**EXERCISE OBJECTIVE:**
Which lines of the records below contain the word "tile"? Report each of them in full.

-------

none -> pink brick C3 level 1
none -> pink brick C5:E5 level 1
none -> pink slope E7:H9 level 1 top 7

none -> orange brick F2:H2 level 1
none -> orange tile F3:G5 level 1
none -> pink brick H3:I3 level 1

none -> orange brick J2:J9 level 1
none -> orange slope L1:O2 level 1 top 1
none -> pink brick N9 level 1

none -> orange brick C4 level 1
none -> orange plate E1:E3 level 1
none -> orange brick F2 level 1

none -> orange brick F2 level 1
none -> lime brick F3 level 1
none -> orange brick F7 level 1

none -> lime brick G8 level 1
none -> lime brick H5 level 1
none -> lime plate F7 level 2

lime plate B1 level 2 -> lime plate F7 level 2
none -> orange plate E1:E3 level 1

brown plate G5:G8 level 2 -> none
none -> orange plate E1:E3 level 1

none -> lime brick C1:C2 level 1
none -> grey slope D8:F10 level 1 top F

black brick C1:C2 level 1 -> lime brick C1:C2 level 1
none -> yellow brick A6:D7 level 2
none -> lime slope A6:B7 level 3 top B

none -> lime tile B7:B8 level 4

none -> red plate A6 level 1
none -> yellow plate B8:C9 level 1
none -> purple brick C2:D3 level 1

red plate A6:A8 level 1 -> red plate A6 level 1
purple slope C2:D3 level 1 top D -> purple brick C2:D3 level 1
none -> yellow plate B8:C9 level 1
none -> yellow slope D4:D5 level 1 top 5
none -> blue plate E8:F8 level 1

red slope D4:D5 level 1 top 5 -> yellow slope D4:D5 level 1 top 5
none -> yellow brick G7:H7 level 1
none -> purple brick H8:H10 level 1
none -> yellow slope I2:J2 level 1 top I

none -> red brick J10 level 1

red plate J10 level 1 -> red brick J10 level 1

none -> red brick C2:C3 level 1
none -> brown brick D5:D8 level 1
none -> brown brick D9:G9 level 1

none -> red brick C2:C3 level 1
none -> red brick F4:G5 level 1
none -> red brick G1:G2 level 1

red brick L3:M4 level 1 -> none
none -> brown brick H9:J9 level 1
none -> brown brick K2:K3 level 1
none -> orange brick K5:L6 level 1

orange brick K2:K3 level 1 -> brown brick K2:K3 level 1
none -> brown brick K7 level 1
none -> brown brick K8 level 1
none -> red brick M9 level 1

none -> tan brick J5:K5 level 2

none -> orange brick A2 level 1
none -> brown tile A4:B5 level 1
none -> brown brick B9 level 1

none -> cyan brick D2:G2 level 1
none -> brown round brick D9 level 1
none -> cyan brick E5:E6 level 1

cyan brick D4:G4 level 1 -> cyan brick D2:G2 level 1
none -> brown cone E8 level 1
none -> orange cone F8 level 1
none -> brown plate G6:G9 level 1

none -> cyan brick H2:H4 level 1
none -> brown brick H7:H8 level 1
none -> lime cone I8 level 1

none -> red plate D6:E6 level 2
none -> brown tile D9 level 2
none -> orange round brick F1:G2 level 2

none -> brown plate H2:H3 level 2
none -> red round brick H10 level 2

-------

**ANSWER SECTION:**
none -> orange tile F3:G5 level 1
none -> lime tile B7:B8 level 4
none -> brown tile A4:B5 level 1
none -> brown tile D9 level 2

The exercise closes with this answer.